▶ Task
What's wanted is a faithful retyping of every entry, pictures excluded.

(Version comparison data)
<<<<
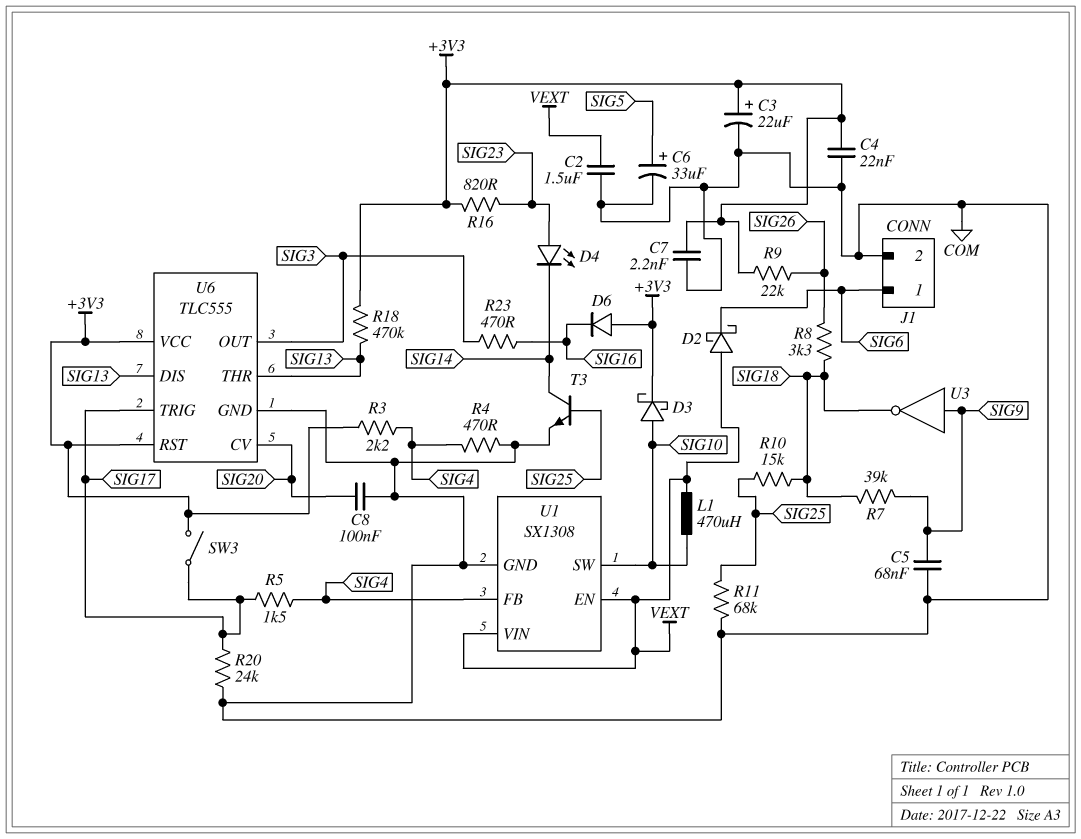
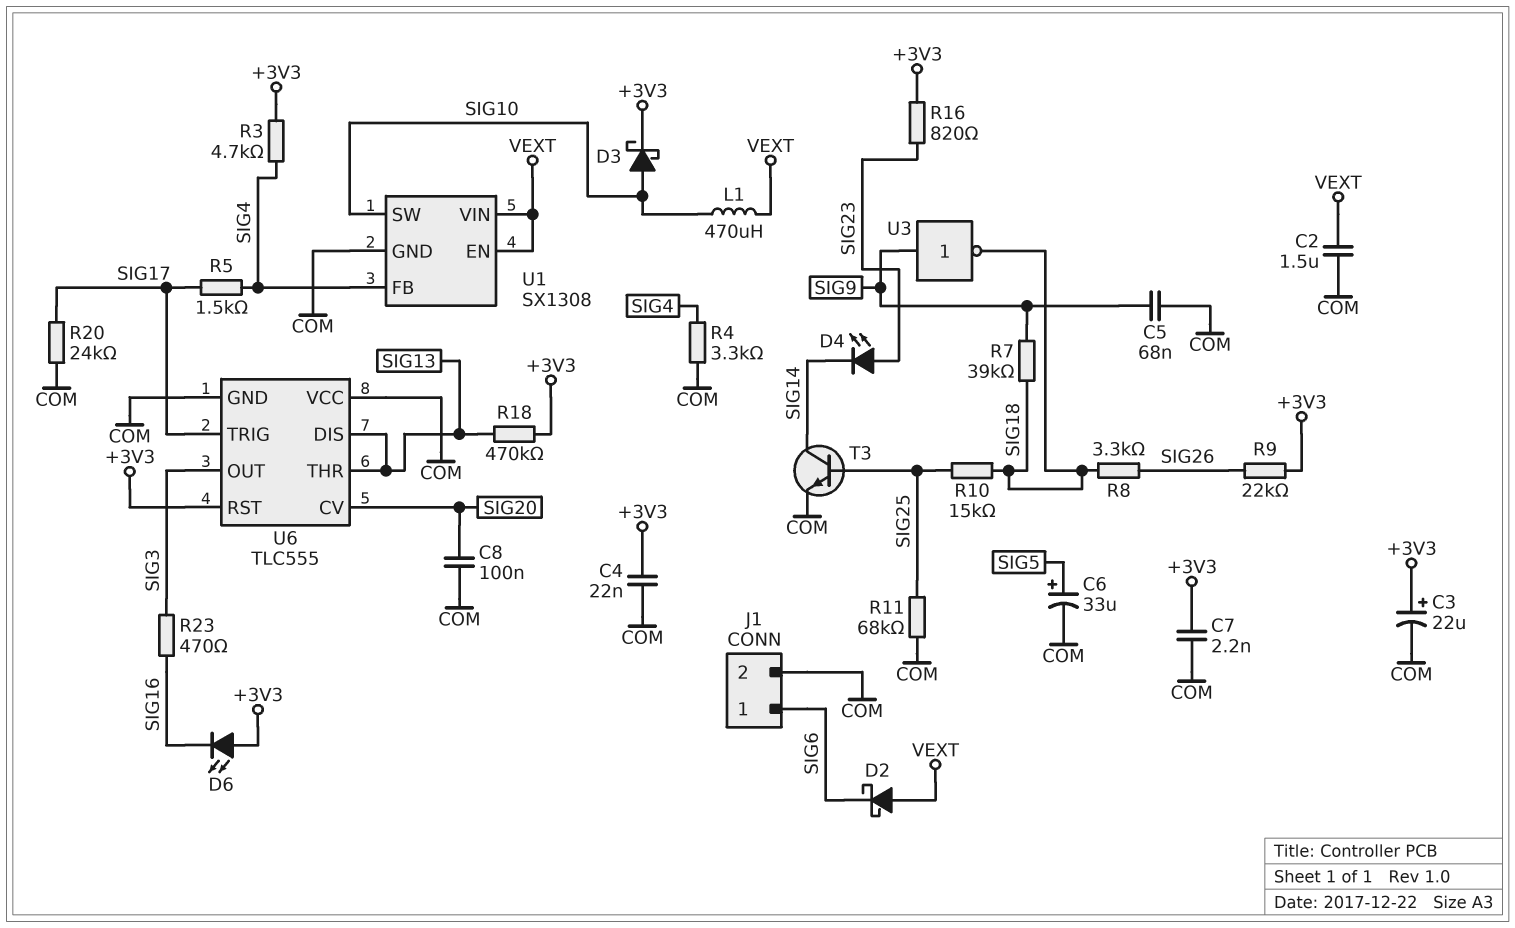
D6: diode (A +3V3, K SIG16) -> LED (A +3V3, K SIG16)
R3: 2.2k (+3V3, SIG4) -> 4.7k (+3V3, SIG4)
R4: 470 (COM, SIG4) -> 3.3k (COM, SIG4)
SW3: switch (+3V3, SIG17) -> none
U6 pin VCC: +3V3 -> COM

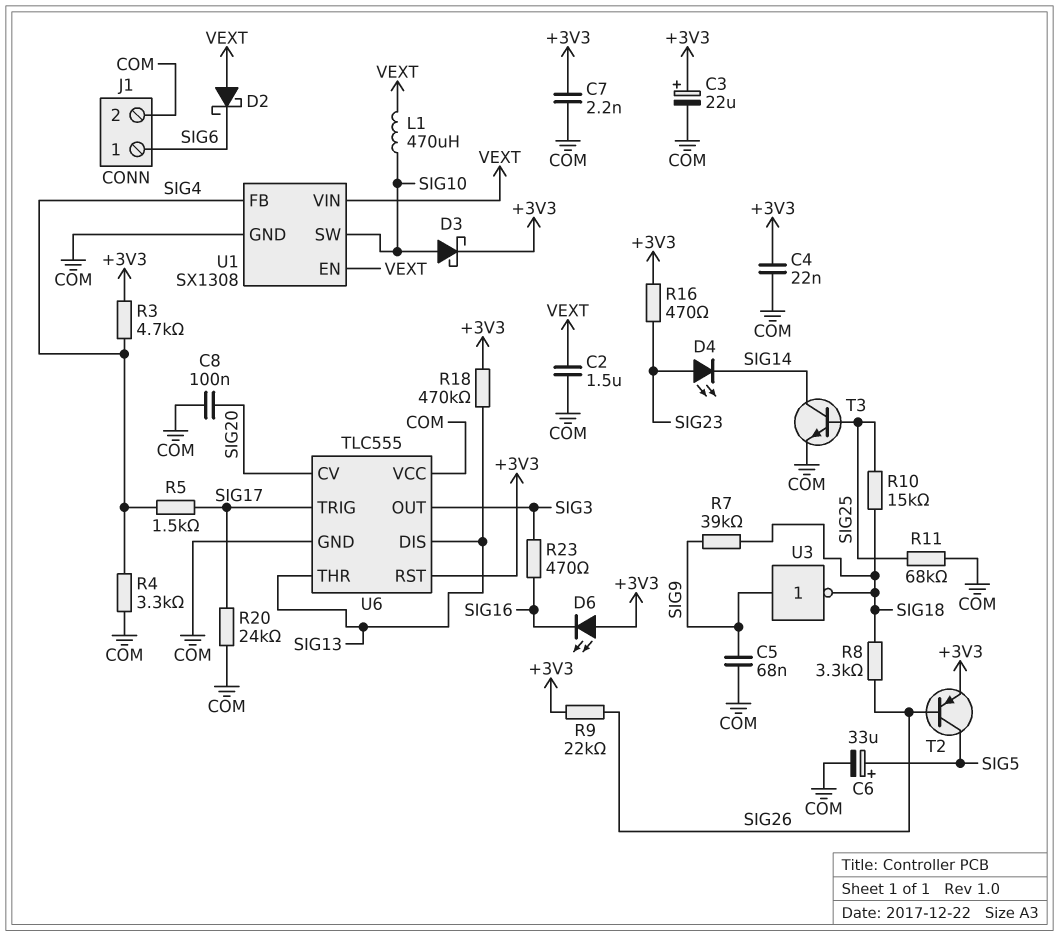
R16: 820 (+3V3, SIG23) -> 470 (+3V3, SIG23)
T2: none -> PNP (B SIG26, C SIG5, E +3V3)

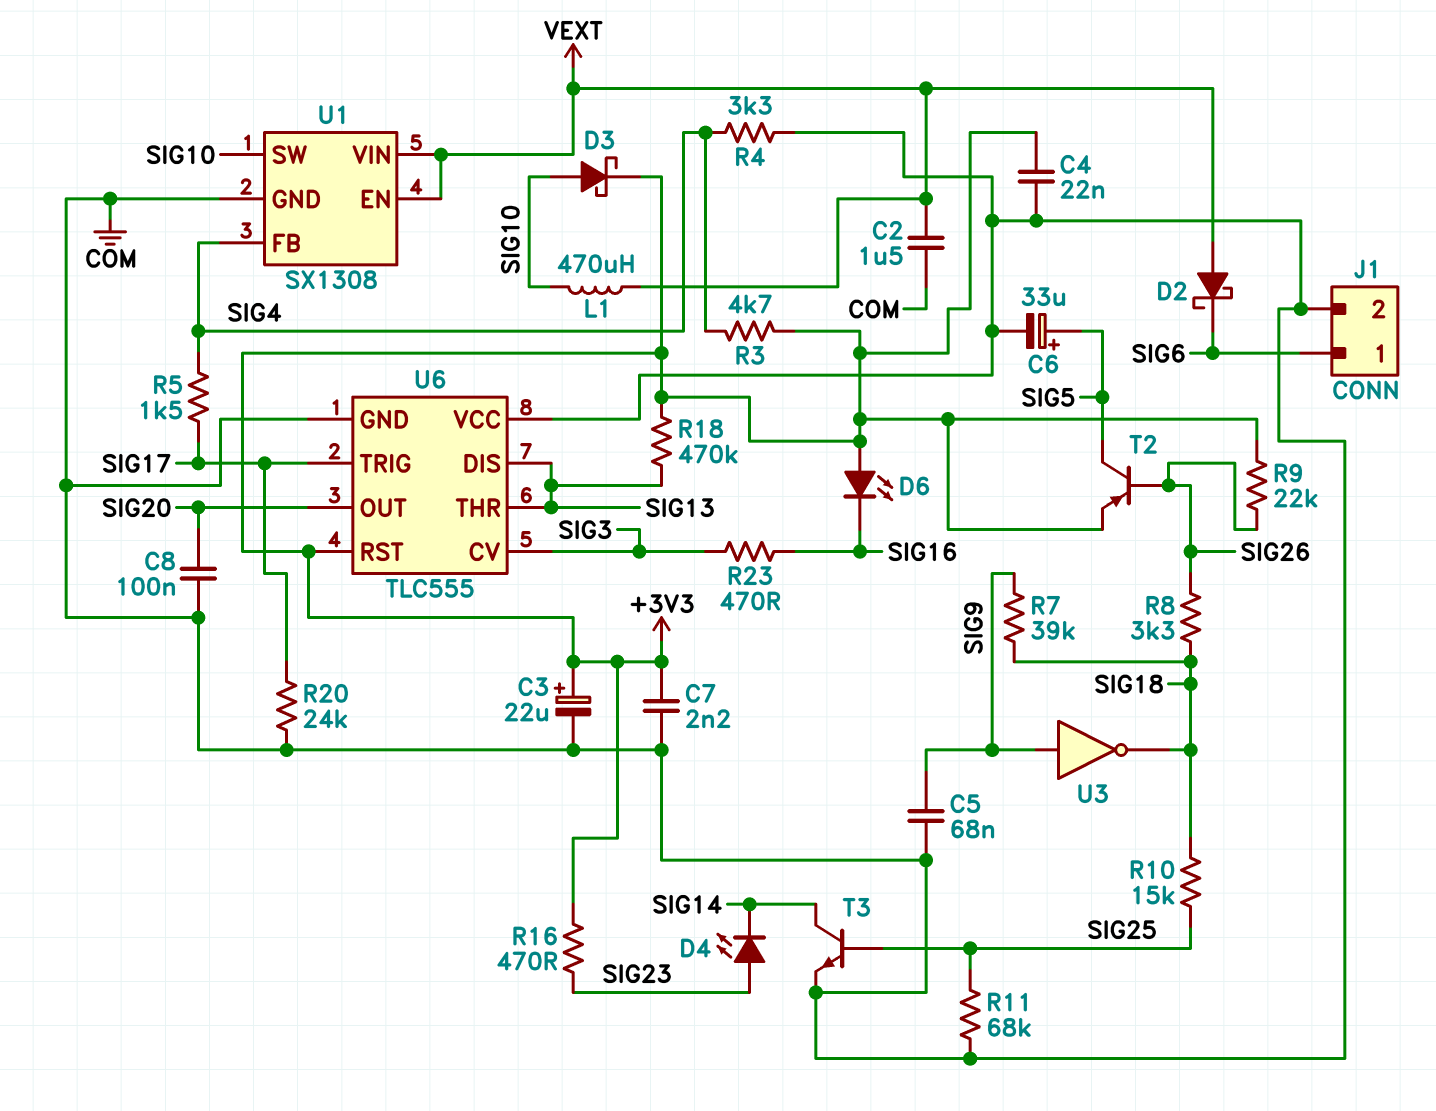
U6 pin CV: SIG20 -> SIG3
U6 pin OUT: SIG3 -> SIG20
>>>>
▶ The answer
D6: diode (A +3V3, K SIG16) -> LED (A +3V3, K SIG16)
R3: 2.2k (+3V3, SIG4) -> 4.7k (+3V3, SIG4)
R4: 470 (COM, SIG4) -> 3.3k (COM, SIG4)
SW3: switch (+3V3, SIG17) -> none
U6 pin VCC: +3V3 -> COM

R16: 820 (+3V3, SIG23) -> 470 (+3V3, SIG23)
T2: none -> PNP (B SIG26, C SIG5, E +3V3)

U6 pin CV: SIG20 -> SIG3
U6 pin OUT: SIG3 -> SIG20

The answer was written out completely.